**Record set:**
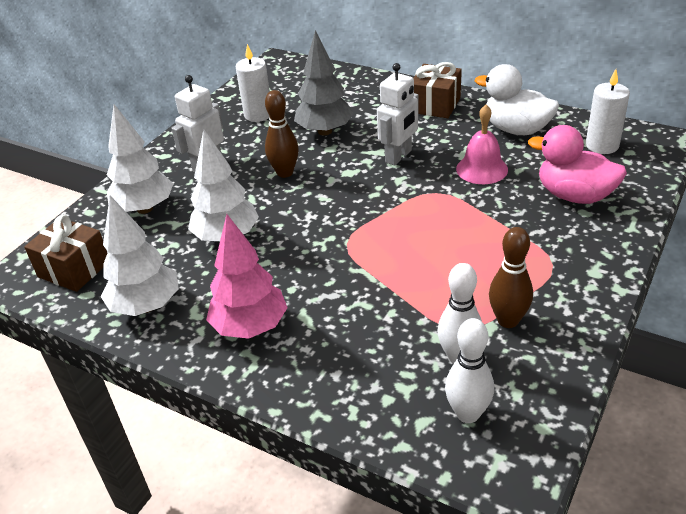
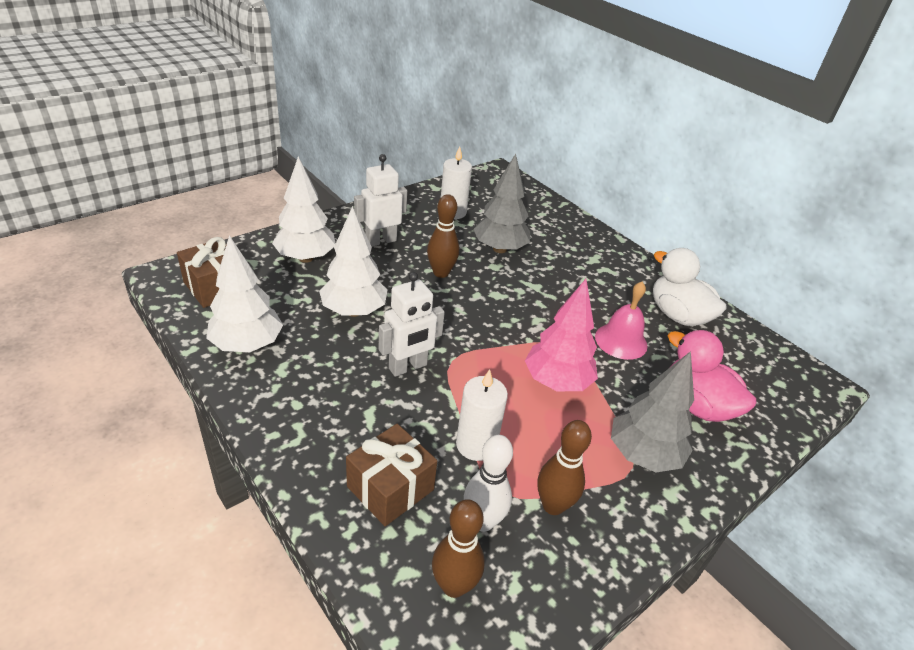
camera: 15 degrees right, 0 degrees up
(250, 327) = (317, 403): pink tree -> pink tree (556, 382)
(399, 156) = (551, 298): white robot -> white robot (408, 367)
(435, 105) = (614, 262): brown gift -> brown gift (390, 488)
(467, 414) = (454, 585): white bowling pin -> brown bowling pin
(555, 252) = (643, 455): none -> grey tree
(602, 145) = (755, 365): white candle -> white candle (476, 445)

**Your assignment:**
Write out the data above precisely. Pictures stay out.

**Reply to the task:**
camera: 15 degrees right, 0 degrees up
(250, 327) = (317, 403): pink tree -> pink tree (556, 382)
(399, 156) = (551, 298): white robot -> white robot (408, 367)
(435, 105) = (614, 262): brown gift -> brown gift (390, 488)
(467, 414) = (454, 585): white bowling pin -> brown bowling pin
(555, 252) = (643, 455): none -> grey tree
(602, 145) = (755, 365): white candle -> white candle (476, 445)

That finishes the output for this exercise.